Exercise requirements:
Provide again, from the entries below, every line from the one containing "R3: 68k (GND, LEVEL) -> 68k (3V3, SDA)" through the one containing "P201 pin 2: SIG23 -> GND", exactly as written, and no other line.

Given information:
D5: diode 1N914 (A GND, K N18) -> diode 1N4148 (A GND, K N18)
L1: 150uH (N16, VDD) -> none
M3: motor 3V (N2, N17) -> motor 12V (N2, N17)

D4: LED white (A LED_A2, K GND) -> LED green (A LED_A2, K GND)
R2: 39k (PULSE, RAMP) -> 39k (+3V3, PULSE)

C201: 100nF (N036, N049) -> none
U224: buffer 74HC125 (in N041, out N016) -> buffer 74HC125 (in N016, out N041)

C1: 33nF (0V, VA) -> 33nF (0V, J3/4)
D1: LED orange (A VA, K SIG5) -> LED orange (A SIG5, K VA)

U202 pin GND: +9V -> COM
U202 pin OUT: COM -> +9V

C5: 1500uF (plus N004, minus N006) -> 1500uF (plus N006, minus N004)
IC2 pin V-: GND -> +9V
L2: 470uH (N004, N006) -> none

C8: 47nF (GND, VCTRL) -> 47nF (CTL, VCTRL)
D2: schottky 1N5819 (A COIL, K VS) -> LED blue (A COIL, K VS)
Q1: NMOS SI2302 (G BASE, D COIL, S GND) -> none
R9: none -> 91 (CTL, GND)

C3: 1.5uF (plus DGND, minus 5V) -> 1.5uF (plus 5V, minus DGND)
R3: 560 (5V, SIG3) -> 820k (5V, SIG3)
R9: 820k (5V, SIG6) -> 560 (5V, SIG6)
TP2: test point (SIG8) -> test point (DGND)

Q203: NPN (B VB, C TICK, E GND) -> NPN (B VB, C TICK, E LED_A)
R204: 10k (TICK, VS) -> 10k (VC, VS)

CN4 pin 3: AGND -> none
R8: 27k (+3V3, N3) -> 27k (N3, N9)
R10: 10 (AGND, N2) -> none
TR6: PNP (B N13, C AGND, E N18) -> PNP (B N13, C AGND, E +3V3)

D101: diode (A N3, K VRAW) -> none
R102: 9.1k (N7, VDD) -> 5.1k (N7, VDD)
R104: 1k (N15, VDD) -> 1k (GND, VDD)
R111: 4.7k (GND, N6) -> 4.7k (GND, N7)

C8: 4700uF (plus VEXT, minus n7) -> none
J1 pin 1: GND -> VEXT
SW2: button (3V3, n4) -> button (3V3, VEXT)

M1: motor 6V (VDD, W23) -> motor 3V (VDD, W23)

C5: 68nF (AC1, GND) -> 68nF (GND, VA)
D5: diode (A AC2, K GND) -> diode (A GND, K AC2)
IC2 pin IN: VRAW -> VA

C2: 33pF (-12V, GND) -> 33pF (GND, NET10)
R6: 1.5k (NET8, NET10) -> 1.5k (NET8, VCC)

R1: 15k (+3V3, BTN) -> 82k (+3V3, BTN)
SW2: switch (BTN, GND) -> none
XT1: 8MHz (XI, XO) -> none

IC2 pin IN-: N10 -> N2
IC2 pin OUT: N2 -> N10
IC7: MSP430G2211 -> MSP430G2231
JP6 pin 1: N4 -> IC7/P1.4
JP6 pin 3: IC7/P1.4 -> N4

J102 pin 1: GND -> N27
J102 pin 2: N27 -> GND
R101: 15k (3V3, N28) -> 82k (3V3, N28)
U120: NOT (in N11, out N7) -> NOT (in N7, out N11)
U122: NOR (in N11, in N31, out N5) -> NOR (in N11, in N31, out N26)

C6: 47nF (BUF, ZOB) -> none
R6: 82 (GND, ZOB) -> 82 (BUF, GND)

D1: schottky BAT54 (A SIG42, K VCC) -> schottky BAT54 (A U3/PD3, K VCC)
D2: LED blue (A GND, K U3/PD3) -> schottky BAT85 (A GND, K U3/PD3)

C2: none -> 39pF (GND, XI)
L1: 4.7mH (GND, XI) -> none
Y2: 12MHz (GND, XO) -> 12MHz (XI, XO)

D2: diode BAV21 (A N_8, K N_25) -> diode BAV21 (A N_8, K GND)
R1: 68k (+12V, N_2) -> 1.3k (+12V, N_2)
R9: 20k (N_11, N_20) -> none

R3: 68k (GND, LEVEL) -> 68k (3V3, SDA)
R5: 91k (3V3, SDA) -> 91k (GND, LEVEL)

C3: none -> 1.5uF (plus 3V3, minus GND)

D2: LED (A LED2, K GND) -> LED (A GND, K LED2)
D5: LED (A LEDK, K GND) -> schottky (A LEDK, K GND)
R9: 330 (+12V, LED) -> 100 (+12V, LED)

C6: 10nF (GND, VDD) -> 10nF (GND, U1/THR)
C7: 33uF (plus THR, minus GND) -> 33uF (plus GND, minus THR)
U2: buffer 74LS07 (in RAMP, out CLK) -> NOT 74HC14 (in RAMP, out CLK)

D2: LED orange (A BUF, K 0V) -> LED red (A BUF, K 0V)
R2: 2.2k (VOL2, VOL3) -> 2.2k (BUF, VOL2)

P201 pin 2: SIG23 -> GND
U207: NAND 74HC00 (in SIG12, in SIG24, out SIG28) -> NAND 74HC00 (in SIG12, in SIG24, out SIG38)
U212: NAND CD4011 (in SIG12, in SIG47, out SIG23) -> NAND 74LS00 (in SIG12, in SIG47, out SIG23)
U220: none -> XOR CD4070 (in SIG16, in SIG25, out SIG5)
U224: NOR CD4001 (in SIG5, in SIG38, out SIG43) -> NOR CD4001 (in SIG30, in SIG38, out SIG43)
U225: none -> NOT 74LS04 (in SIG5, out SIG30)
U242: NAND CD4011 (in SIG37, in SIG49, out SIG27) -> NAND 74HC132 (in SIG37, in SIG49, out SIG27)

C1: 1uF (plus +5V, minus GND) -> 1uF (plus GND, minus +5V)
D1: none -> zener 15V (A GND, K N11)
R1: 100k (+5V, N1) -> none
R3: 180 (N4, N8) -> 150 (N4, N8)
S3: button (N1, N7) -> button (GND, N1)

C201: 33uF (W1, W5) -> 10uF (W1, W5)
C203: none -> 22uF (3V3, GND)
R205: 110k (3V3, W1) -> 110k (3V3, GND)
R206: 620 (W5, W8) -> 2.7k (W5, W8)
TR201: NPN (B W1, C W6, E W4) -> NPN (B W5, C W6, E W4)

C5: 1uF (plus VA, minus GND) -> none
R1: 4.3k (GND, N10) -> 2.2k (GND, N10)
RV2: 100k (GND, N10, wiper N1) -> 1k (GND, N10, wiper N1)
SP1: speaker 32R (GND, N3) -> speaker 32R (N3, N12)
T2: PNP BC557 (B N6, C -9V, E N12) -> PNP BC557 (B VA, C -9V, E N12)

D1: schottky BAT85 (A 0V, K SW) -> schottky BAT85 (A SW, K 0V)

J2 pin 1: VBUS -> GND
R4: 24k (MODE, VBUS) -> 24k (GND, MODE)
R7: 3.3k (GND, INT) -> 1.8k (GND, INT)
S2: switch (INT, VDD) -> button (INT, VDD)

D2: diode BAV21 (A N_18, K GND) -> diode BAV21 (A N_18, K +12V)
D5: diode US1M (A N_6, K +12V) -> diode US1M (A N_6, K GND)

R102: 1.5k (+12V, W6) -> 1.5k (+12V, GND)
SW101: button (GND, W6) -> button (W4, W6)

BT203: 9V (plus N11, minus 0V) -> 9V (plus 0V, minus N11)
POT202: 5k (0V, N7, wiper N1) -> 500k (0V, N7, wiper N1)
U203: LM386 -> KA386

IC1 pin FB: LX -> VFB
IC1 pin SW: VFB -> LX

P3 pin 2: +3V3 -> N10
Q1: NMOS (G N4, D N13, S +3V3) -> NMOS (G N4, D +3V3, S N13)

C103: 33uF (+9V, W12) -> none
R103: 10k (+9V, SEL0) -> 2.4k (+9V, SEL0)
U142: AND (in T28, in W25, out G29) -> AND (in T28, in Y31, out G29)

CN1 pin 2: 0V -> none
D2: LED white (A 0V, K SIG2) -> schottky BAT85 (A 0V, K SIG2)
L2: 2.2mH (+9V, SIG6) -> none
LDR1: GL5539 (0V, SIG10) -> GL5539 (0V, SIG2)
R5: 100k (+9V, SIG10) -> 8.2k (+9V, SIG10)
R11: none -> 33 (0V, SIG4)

Exercise result:
R3: 68k (GND, LEVEL) -> 68k (3V3, SDA)
R5: 91k (3V3, SDA) -> 91k (GND, LEVEL)

C3: none -> 1.5uF (plus 3V3, minus GND)

D2: LED (A LED2, K GND) -> LED (A GND, K LED2)
D5: LED (A LEDK, K GND) -> schottky (A LEDK, K GND)
R9: 330 (+12V, LED) -> 100 (+12V, LED)

C6: 10nF (GND, VDD) -> 10nF (GND, U1/THR)
C7: 33uF (plus THR, minus GND) -> 33uF (plus GND, minus THR)
U2: buffer 74LS07 (in RAMP, out CLK) -> NOT 74HC14 (in RAMP, out CLK)

D2: LED orange (A BUF, K 0V) -> LED red (A BUF, K 0V)
R2: 2.2k (VOL2, VOL3) -> 2.2k (BUF, VOL2)

P201 pin 2: SIG23 -> GND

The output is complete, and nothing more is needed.